### Required work
The word "green" appears in some lines of the listing below; report how many such lines there are, and nothing else.
*** Material supplied ***
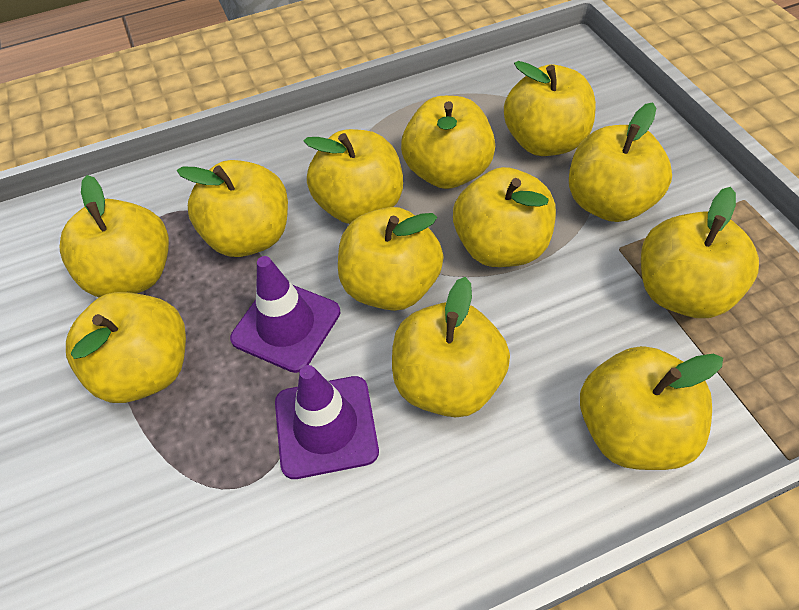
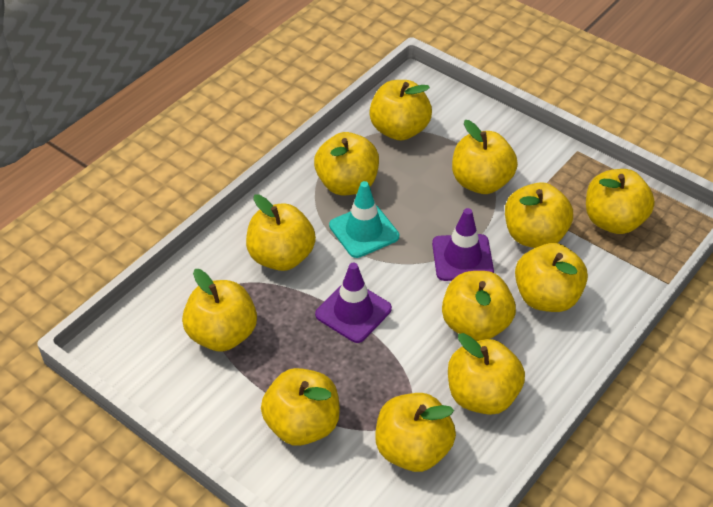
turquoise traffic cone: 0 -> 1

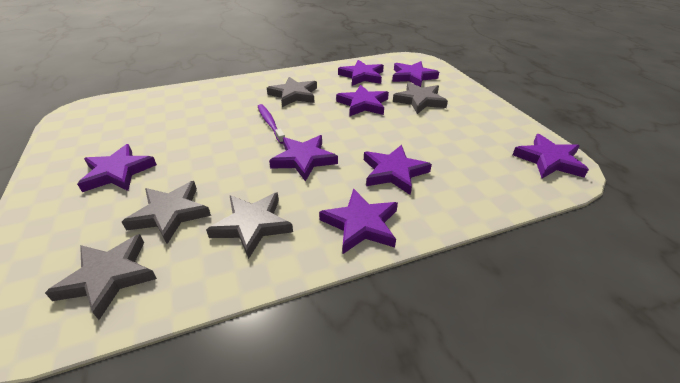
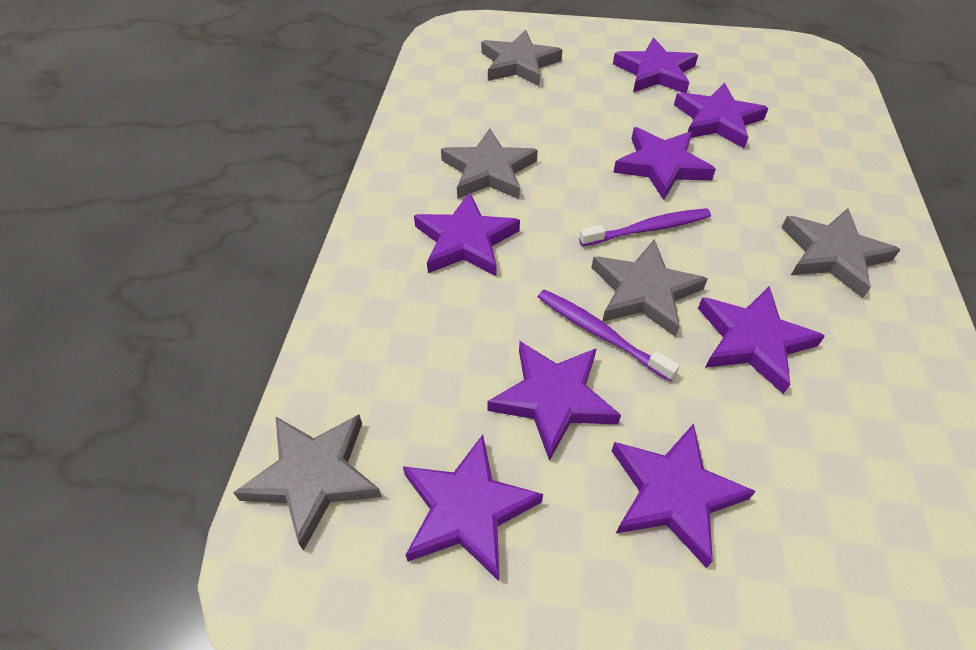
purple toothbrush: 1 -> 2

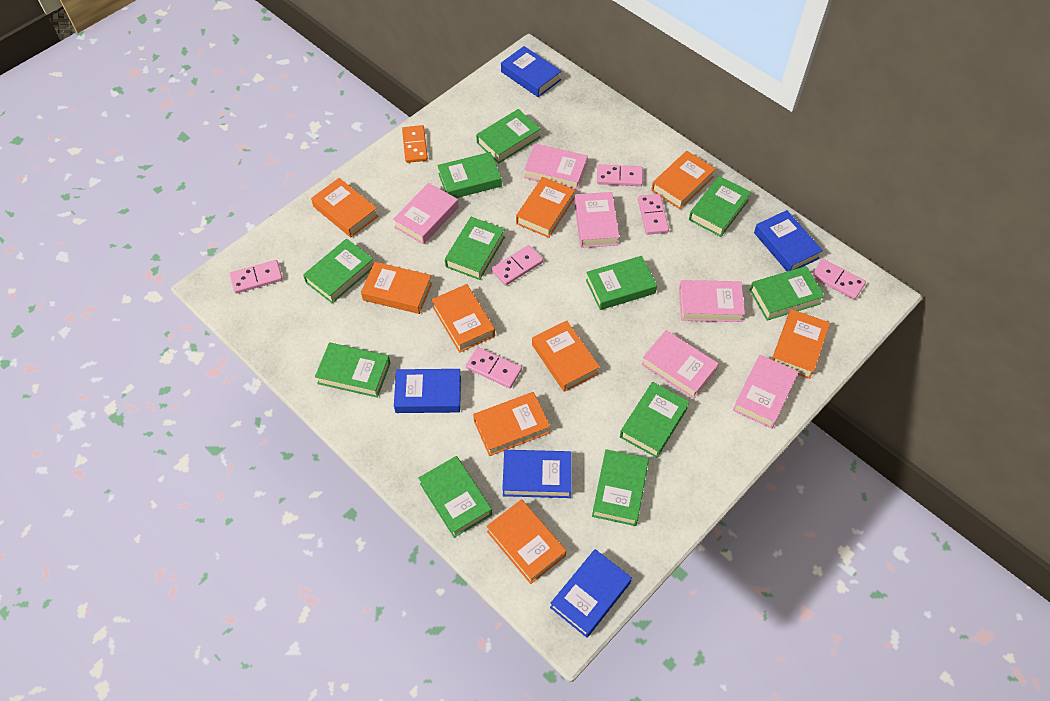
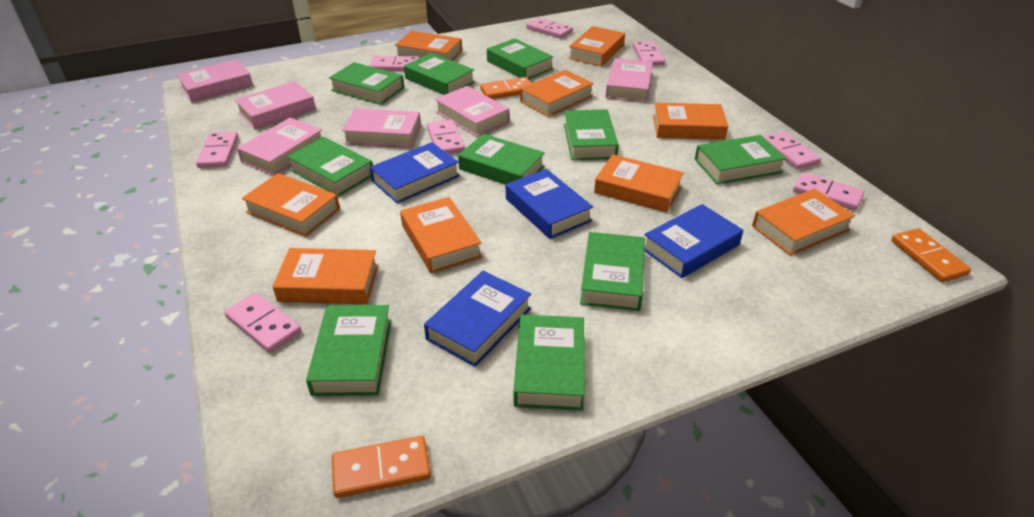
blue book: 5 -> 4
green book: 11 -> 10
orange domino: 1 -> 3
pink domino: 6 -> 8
*** End of Material supplied ***
*** Material supplied ***
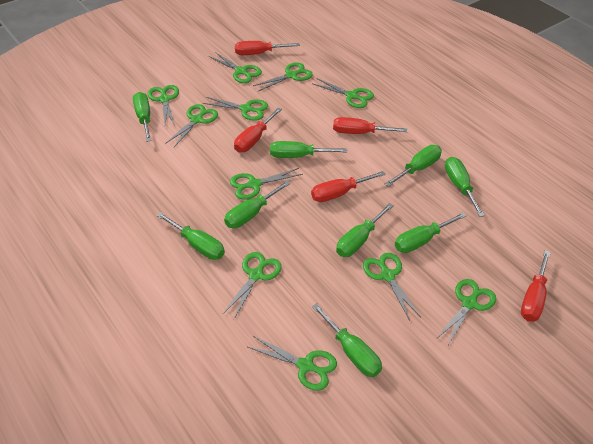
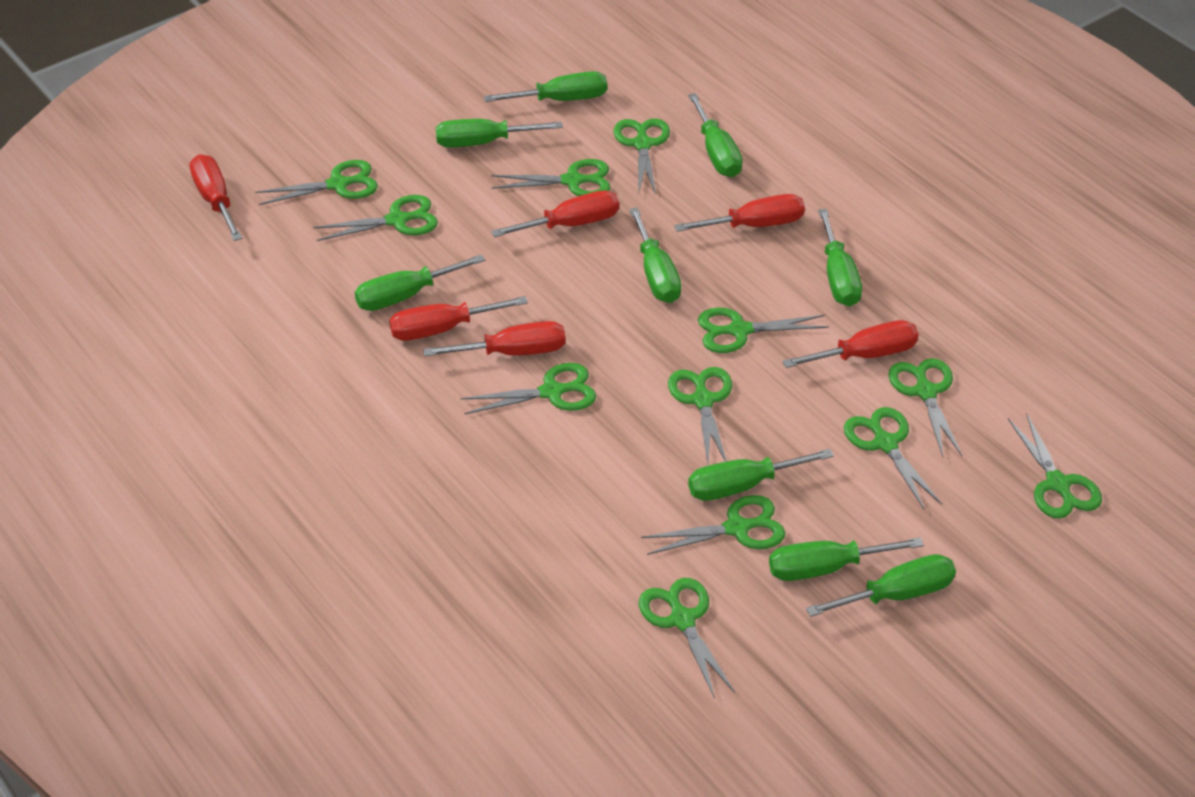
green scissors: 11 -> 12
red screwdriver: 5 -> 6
*** End of Material supplied ***
### Answer section
2